THE TASK: Only the pictures stay out; every record is to be quoted exactly.

LISTED ENTRIES:
================================
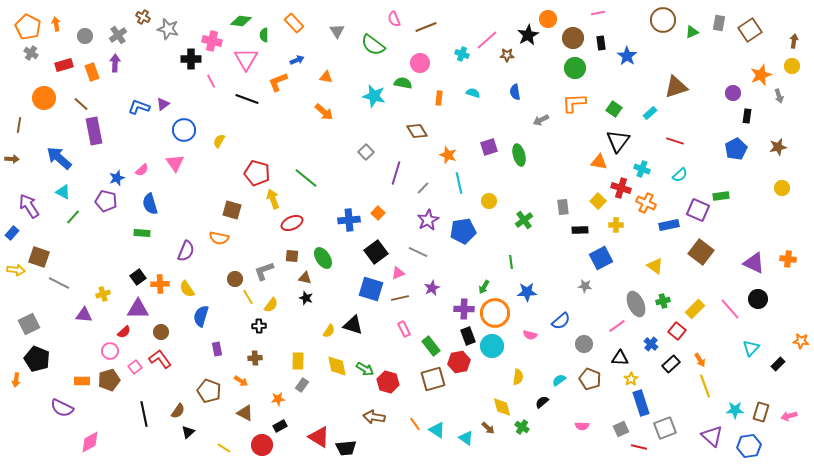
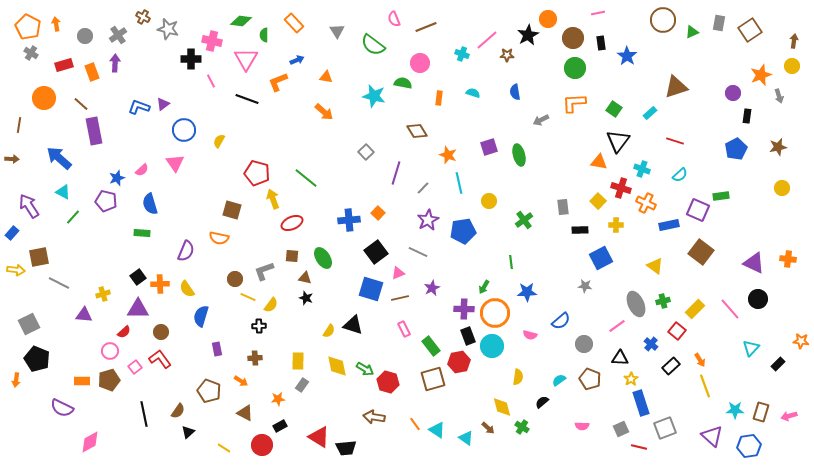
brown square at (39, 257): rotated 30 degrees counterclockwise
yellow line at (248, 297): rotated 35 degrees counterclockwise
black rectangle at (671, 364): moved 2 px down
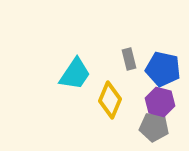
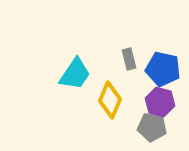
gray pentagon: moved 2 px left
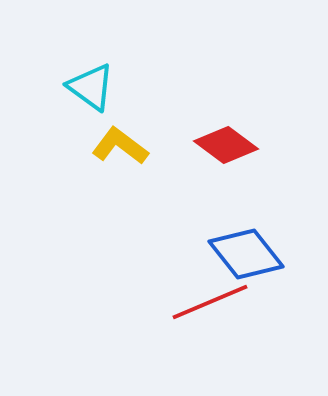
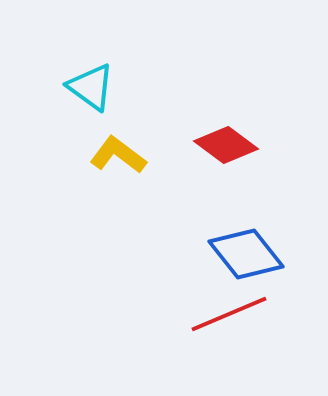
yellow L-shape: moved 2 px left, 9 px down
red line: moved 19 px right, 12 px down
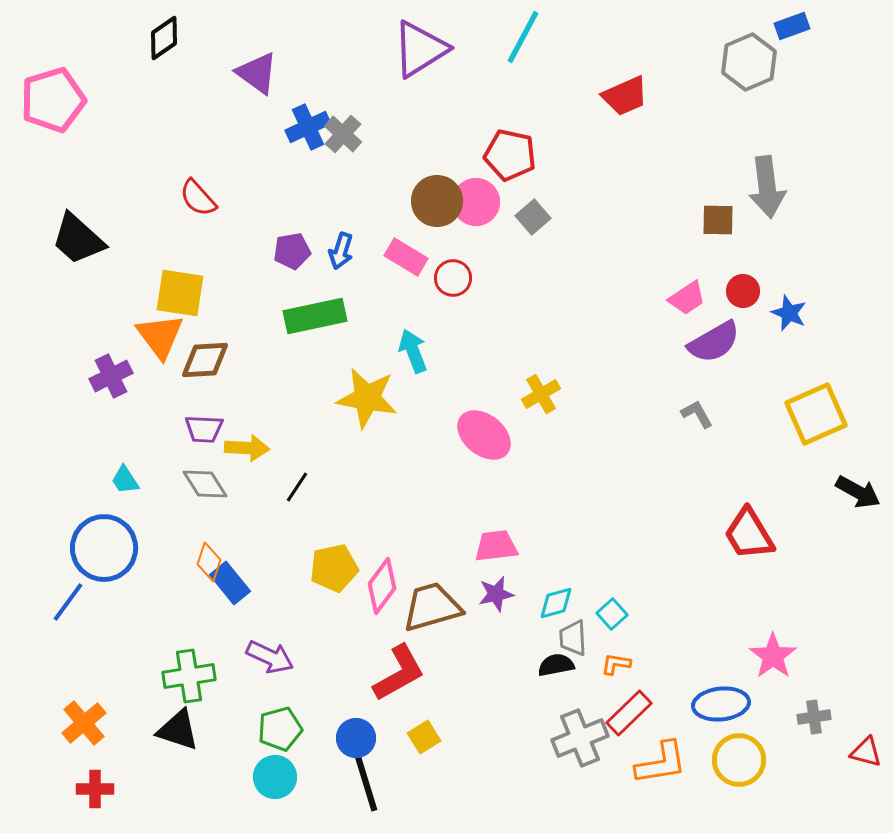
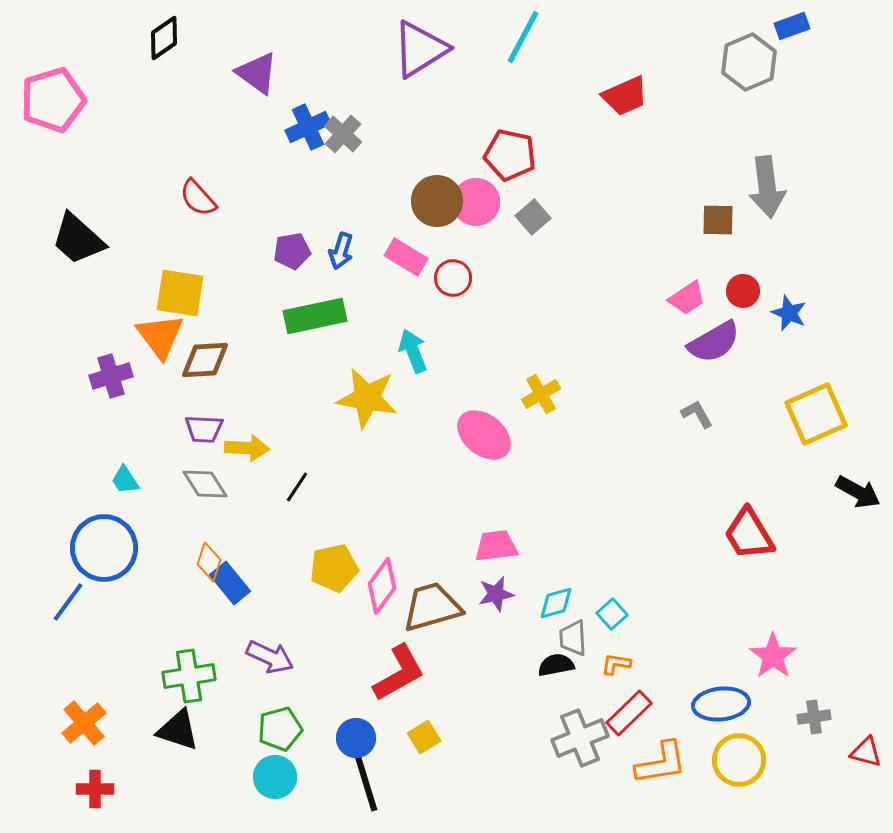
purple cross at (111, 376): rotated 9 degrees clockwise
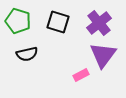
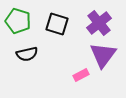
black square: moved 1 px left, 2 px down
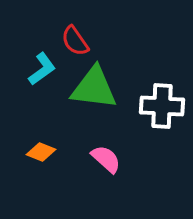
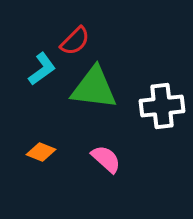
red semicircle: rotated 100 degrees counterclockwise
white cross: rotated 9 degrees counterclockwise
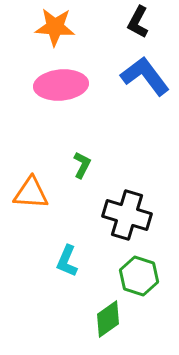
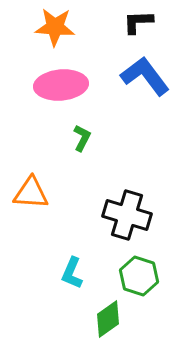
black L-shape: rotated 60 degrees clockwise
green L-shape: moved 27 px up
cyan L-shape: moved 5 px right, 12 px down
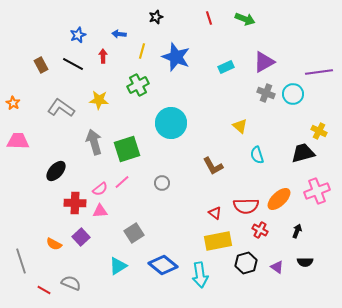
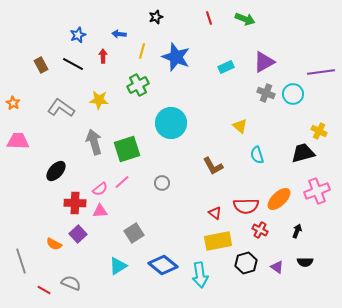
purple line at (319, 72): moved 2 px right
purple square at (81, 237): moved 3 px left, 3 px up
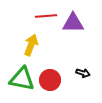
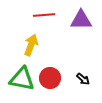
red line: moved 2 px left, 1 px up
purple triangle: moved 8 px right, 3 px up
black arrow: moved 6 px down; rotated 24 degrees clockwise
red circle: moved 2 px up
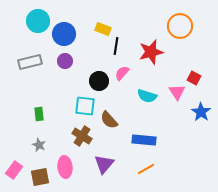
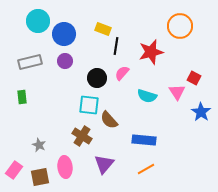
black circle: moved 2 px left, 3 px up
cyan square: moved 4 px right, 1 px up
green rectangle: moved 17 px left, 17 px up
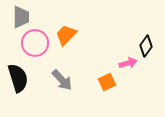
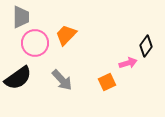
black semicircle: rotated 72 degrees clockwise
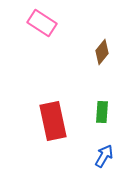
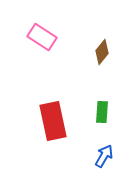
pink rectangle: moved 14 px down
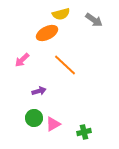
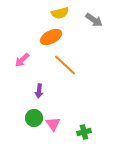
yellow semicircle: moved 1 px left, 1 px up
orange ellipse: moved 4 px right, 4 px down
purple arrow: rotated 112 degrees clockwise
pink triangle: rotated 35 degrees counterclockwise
================================
EXPECTED OUTPUT:
brown square at (39, 257): rotated 30 degrees counterclockwise
yellow line at (248, 297): rotated 35 degrees counterclockwise
black rectangle at (671, 364): moved 2 px down
gray pentagon: moved 2 px left
yellow L-shape: moved 2 px left, 9 px down
red line: moved 19 px right, 12 px down
purple cross at (111, 376): rotated 9 degrees clockwise
black square: moved 1 px left, 2 px down
red semicircle: rotated 100 degrees counterclockwise
white cross: rotated 9 degrees counterclockwise
black L-shape: rotated 60 degrees clockwise
green L-shape: moved 27 px up
cyan L-shape: moved 5 px right, 12 px down
purple line at (319, 72): moved 2 px right
purple square at (81, 237): moved 3 px left, 3 px up
red line: moved 2 px left, 1 px up
purple triangle: moved 8 px right, 3 px up
black arrow: moved 6 px down; rotated 24 degrees clockwise
red circle: moved 2 px up
black circle: moved 2 px left, 3 px up
cyan square: moved 4 px right, 1 px up
green rectangle: moved 17 px left, 17 px up
black semicircle: rotated 72 degrees clockwise
pink rectangle: moved 14 px down
yellow semicircle: moved 1 px left, 1 px up
orange ellipse: moved 4 px right, 4 px down
purple arrow: rotated 112 degrees clockwise
pink triangle: rotated 35 degrees counterclockwise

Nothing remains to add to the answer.